— Input material —

[Start of section]

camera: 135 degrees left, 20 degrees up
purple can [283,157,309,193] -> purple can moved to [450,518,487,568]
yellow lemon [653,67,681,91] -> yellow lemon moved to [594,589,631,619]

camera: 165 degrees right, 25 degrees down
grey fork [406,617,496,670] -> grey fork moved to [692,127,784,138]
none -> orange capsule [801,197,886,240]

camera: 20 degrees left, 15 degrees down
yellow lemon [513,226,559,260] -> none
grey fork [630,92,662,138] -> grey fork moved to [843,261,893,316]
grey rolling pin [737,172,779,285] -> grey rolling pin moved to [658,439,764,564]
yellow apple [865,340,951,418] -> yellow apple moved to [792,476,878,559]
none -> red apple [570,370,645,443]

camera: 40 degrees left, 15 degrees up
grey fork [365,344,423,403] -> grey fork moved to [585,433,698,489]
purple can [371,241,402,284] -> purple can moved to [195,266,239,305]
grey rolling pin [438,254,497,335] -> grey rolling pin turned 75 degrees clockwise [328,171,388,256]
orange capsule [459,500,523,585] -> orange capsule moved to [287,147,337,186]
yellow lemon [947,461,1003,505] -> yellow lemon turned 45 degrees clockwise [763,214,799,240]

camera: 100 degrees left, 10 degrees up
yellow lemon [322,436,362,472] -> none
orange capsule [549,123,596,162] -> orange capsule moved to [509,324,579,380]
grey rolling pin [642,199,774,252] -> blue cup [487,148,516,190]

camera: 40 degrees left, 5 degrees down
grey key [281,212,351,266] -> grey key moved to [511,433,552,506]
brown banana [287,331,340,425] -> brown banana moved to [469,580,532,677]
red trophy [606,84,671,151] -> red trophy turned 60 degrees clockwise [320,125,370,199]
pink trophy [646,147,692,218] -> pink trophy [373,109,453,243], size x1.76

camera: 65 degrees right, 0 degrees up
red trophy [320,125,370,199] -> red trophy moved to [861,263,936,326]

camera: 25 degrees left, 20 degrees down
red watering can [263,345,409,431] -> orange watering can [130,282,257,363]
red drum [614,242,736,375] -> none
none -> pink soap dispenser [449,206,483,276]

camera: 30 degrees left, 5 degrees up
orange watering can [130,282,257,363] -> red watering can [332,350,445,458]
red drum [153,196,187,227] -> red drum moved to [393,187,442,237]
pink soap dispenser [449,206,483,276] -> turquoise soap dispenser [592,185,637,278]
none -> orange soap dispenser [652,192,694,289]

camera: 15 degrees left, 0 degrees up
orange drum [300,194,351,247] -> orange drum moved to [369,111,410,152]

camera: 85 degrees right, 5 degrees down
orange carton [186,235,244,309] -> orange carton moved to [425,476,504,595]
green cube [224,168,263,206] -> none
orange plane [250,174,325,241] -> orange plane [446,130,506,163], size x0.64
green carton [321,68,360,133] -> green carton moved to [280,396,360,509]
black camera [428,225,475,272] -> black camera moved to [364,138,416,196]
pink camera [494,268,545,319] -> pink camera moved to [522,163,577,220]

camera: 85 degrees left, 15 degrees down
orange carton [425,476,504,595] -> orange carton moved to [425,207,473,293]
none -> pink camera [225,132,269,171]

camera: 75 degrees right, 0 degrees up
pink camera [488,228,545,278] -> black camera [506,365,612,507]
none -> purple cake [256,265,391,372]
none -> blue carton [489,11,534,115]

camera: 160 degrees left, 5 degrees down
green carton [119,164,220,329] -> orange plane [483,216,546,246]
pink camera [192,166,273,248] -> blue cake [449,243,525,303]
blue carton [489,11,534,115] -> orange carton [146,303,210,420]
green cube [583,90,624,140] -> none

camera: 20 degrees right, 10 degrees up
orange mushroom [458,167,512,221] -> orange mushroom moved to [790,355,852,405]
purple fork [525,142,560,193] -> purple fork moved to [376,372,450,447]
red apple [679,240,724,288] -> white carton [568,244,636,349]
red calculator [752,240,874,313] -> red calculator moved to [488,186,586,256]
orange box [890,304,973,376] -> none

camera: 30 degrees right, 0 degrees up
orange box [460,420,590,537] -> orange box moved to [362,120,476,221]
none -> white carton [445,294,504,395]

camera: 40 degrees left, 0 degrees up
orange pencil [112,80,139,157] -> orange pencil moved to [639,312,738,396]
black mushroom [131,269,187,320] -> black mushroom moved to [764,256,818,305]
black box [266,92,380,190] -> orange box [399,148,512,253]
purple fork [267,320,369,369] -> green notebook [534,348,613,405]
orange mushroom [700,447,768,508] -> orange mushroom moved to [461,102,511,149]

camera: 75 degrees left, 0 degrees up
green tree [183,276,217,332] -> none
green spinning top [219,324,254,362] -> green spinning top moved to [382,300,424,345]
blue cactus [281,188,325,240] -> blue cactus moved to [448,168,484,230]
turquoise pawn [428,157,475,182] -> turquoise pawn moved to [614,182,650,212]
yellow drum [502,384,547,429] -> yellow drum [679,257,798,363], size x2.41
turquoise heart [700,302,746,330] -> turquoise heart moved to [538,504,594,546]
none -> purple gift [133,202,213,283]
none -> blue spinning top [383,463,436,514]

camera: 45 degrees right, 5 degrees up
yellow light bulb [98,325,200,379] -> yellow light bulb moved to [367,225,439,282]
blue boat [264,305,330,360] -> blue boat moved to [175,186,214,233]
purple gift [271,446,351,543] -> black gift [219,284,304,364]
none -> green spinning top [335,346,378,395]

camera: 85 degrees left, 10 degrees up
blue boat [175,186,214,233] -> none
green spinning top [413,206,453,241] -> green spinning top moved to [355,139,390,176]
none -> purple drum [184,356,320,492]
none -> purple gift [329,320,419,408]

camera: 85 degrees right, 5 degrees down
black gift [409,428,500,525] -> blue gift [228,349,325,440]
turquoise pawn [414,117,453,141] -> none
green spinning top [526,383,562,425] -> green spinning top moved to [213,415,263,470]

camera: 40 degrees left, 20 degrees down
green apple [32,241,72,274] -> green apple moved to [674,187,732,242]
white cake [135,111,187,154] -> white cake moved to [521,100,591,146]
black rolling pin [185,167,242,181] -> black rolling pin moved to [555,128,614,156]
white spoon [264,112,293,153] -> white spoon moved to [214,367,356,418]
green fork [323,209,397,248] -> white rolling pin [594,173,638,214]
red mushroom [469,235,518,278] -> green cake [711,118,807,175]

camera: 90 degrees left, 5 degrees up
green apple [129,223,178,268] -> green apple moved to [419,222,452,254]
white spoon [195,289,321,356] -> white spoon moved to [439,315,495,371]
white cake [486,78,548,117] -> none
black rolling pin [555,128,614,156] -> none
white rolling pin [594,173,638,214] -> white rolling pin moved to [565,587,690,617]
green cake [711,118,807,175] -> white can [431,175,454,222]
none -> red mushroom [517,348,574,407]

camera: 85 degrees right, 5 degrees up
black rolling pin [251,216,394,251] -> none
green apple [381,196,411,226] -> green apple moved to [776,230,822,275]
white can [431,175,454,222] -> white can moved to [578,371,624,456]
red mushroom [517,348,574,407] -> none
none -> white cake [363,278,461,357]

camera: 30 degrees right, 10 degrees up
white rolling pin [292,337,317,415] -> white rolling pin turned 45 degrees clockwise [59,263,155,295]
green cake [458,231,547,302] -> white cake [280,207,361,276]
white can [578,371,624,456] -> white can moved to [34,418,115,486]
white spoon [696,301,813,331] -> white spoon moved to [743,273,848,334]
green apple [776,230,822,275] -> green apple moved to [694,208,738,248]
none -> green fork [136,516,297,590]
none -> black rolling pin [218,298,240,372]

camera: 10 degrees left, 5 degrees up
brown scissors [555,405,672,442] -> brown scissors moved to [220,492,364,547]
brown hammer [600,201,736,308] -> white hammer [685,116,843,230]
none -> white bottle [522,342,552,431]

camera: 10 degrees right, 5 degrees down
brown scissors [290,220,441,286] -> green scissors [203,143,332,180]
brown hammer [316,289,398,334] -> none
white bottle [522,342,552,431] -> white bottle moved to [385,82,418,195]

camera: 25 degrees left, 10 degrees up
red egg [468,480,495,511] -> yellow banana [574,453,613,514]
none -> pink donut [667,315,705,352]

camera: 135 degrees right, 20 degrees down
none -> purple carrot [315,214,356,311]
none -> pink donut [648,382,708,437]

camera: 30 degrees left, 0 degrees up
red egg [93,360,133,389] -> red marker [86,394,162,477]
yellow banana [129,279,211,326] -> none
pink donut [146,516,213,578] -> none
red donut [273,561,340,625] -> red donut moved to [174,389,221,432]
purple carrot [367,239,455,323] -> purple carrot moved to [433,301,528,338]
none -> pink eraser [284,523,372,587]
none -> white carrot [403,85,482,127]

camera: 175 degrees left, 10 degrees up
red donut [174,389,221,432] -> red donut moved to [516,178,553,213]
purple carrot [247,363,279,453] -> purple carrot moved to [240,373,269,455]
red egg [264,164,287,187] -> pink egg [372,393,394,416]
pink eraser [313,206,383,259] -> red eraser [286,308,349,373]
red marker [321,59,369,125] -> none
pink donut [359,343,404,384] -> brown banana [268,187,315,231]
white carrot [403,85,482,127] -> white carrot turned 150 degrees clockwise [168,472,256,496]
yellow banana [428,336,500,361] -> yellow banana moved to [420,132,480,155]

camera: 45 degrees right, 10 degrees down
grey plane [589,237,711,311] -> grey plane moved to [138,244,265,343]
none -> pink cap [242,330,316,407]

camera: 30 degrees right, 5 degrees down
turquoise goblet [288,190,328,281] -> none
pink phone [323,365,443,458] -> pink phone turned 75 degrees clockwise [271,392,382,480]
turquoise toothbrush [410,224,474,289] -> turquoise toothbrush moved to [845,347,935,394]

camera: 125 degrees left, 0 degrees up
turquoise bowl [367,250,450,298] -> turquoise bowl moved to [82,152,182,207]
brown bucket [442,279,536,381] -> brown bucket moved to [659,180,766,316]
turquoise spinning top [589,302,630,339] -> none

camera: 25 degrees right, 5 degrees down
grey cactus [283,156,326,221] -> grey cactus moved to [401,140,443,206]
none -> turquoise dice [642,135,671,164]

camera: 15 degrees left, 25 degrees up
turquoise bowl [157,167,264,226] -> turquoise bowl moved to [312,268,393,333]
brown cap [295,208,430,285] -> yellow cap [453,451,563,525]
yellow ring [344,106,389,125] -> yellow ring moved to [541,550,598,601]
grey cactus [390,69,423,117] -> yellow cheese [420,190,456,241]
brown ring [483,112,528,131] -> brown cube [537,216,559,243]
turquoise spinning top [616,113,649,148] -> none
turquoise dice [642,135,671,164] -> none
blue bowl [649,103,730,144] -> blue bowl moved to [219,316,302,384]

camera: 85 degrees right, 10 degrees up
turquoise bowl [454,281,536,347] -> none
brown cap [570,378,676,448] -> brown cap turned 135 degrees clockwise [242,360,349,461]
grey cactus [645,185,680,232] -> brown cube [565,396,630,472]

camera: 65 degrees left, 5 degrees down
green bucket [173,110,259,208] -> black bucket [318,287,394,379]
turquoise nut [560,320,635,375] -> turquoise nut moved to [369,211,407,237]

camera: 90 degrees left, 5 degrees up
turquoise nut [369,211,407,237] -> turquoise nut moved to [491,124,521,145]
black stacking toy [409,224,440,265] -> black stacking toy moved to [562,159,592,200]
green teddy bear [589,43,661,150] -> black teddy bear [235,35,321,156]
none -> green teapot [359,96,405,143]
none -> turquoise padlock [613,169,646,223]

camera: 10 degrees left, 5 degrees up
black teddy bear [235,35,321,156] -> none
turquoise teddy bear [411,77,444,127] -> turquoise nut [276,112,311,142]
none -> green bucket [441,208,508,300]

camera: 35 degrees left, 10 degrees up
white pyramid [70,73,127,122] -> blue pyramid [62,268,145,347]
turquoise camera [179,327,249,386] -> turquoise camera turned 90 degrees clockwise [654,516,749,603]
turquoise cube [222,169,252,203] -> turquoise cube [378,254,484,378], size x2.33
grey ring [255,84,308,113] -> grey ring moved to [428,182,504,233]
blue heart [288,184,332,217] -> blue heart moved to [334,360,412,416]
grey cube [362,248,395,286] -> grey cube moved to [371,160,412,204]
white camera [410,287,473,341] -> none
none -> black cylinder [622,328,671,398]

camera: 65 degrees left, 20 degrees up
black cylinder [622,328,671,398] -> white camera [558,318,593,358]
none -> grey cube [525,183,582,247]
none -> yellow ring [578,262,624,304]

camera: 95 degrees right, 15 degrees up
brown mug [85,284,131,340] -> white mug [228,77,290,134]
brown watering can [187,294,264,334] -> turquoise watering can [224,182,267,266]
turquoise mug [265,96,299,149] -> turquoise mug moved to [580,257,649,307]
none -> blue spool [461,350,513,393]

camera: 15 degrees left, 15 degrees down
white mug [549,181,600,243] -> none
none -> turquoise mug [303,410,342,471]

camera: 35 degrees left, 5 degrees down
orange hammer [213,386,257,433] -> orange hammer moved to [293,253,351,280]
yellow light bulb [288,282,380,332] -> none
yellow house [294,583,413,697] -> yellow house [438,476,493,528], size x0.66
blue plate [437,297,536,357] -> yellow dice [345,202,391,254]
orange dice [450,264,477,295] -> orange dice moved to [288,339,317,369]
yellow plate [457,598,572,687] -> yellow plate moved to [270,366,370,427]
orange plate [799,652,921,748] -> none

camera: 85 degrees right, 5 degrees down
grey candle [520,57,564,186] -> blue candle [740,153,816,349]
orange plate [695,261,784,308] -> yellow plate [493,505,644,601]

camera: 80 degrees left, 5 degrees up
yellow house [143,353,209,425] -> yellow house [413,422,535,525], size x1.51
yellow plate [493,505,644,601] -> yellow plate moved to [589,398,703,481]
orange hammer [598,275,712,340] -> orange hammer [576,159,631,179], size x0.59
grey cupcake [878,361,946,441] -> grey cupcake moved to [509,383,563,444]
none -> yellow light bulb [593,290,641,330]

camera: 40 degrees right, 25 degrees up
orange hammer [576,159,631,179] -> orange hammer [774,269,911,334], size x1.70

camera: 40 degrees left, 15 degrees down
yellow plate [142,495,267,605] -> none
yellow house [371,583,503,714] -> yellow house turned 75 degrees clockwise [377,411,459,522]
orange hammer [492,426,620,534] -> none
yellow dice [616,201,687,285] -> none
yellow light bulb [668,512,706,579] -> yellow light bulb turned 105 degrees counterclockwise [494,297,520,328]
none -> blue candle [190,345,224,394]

[End of section]

— Prompt —
For this exercise, output exactly the lines above from the line with "camera: 65 degrees left, 20 degrees up" to the line with "orange plate [799,652,921,748] -> none", counting both, and leave out the rest.

— Completed exercise —
camera: 65 degrees left, 20 degrees up
black cylinder [622,328,671,398] -> white camera [558,318,593,358]
none -> grey cube [525,183,582,247]
none -> yellow ring [578,262,624,304]

camera: 95 degrees right, 15 degrees up
brown mug [85,284,131,340] -> white mug [228,77,290,134]
brown watering can [187,294,264,334] -> turquoise watering can [224,182,267,266]
turquoise mug [265,96,299,149] -> turquoise mug moved to [580,257,649,307]
none -> blue spool [461,350,513,393]

camera: 15 degrees left, 15 degrees down
white mug [549,181,600,243] -> none
none -> turquoise mug [303,410,342,471]

camera: 35 degrees left, 5 degrees down
orange hammer [213,386,257,433] -> orange hammer moved to [293,253,351,280]
yellow light bulb [288,282,380,332] -> none
yellow house [294,583,413,697] -> yellow house [438,476,493,528], size x0.66
blue plate [437,297,536,357] -> yellow dice [345,202,391,254]
orange dice [450,264,477,295] -> orange dice moved to [288,339,317,369]
yellow plate [457,598,572,687] -> yellow plate moved to [270,366,370,427]
orange plate [799,652,921,748] -> none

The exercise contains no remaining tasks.